::: Dataset rows

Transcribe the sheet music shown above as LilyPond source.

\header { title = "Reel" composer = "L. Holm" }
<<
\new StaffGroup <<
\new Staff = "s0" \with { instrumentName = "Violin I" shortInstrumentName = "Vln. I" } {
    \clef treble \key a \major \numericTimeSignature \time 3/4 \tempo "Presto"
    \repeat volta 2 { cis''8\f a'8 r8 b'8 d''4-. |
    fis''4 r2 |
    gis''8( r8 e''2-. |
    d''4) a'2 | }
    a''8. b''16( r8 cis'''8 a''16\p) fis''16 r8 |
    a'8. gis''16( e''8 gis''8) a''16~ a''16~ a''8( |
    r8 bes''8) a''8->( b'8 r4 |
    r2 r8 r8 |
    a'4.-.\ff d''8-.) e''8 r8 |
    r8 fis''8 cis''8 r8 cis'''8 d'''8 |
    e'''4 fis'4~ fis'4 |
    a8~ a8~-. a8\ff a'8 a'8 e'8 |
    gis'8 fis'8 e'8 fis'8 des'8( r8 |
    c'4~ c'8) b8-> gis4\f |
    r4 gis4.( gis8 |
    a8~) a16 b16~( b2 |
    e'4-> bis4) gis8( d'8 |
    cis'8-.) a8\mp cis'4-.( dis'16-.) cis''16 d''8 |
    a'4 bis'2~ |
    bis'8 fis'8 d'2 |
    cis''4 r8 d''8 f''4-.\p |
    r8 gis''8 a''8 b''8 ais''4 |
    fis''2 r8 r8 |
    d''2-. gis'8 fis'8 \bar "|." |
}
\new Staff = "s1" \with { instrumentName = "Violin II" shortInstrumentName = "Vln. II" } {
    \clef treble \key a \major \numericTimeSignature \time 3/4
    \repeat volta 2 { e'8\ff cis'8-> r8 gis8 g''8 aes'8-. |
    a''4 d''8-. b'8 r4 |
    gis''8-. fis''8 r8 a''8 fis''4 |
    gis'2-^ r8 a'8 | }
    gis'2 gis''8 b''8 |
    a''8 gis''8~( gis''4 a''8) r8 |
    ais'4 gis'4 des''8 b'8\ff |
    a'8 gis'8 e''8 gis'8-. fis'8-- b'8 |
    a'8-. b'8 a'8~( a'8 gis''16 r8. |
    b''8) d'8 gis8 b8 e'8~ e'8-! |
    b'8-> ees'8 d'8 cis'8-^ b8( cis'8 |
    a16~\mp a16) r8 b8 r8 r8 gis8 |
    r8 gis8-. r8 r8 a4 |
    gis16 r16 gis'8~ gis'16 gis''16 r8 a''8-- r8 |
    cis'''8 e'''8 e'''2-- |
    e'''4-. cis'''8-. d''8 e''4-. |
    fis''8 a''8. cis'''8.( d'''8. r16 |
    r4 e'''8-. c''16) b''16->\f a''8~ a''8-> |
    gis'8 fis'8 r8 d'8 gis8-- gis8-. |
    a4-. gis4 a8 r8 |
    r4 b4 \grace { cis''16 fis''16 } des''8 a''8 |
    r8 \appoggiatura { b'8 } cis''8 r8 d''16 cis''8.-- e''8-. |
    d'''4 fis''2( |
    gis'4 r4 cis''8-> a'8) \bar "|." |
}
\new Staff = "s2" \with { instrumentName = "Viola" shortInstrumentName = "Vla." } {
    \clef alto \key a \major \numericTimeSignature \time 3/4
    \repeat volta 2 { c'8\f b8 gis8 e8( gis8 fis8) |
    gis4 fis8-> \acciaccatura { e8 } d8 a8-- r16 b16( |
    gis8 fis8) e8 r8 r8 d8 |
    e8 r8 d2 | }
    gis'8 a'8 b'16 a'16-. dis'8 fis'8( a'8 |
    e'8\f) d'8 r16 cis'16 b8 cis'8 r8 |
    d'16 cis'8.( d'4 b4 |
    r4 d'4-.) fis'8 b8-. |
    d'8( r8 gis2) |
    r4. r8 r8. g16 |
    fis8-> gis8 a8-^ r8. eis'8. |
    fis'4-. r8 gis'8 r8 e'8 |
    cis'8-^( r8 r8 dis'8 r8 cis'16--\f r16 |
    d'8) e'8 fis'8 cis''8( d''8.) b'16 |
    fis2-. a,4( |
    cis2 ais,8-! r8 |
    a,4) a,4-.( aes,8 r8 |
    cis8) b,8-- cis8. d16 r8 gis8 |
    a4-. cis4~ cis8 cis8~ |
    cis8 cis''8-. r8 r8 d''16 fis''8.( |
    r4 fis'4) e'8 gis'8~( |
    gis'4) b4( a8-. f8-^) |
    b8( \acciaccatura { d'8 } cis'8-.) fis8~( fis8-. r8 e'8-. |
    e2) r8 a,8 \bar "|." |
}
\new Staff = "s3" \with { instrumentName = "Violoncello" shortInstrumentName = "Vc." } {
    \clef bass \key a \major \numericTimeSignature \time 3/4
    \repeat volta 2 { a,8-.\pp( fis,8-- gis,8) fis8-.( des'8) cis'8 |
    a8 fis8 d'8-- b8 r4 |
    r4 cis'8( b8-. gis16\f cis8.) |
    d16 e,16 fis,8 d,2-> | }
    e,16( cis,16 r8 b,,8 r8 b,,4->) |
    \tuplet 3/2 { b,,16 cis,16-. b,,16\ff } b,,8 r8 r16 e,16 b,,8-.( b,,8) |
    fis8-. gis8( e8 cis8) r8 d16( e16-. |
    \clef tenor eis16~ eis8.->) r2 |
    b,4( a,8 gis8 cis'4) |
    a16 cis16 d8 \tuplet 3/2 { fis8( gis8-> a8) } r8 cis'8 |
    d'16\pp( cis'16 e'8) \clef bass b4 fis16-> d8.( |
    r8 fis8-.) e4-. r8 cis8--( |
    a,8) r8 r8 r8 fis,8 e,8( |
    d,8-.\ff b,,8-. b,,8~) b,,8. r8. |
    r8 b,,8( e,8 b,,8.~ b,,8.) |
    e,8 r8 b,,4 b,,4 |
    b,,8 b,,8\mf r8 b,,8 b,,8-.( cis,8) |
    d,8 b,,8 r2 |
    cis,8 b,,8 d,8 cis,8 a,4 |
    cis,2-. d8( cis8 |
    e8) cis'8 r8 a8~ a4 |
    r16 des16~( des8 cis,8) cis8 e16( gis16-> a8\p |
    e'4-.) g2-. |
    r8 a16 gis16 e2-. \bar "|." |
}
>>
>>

::::::

Requirement: Report how many lines of the listing contain the string "numericTimeSignature". Give only the number.

Solved problem: 4